**Your goal:**
Return only this: the line with "black pyramid: 3 -> 2" and all the lines that follow it below, through the final one, exactly as they are.

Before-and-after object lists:
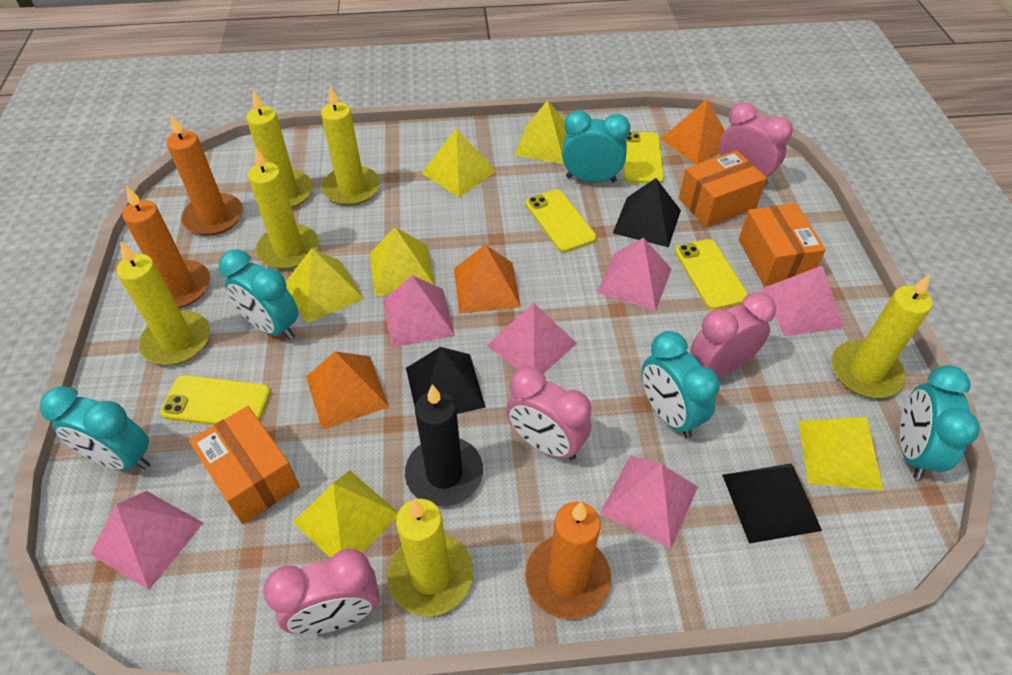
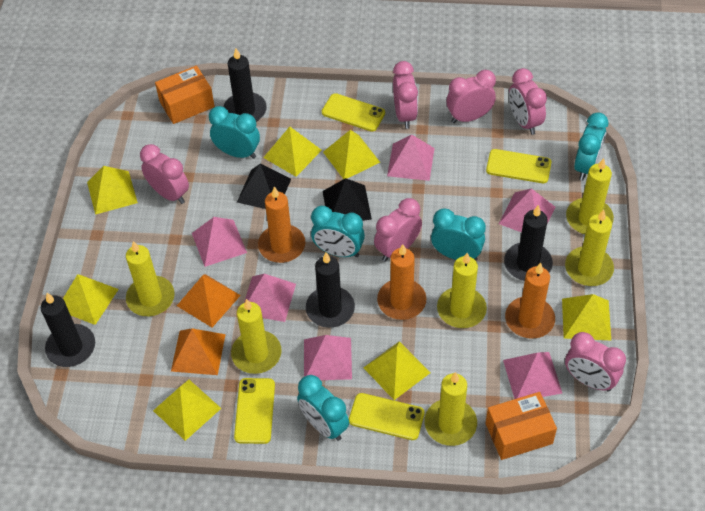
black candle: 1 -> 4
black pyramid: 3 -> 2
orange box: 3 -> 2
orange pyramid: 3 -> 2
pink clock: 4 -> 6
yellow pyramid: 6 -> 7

**Result:**
black pyramid: 3 -> 2
orange box: 3 -> 2
orange pyramid: 3 -> 2
pink clock: 4 -> 6
yellow pyramid: 6 -> 7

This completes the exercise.